What the task requires:
Write out the stretch from the line containing "purple circle: moved 2 px right, 1 px up" through the end of the items, leaving the pictures out of your answer.

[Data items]
================================

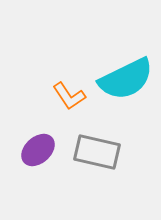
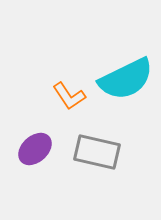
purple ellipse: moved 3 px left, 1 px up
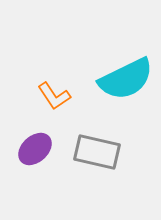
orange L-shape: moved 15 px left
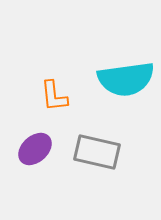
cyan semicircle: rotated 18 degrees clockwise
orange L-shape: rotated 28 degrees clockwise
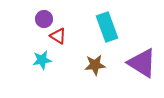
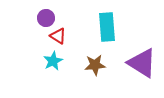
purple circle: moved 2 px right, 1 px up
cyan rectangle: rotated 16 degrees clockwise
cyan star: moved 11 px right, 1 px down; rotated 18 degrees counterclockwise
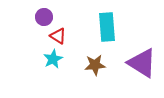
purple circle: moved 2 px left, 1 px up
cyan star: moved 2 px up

================================

Solved problem:
purple circle: moved 2 px right, 1 px up
cyan rectangle: rotated 16 degrees clockwise
cyan star: moved 11 px right, 1 px down; rotated 18 degrees counterclockwise
purple circle: moved 2 px left, 1 px up
cyan star: moved 2 px up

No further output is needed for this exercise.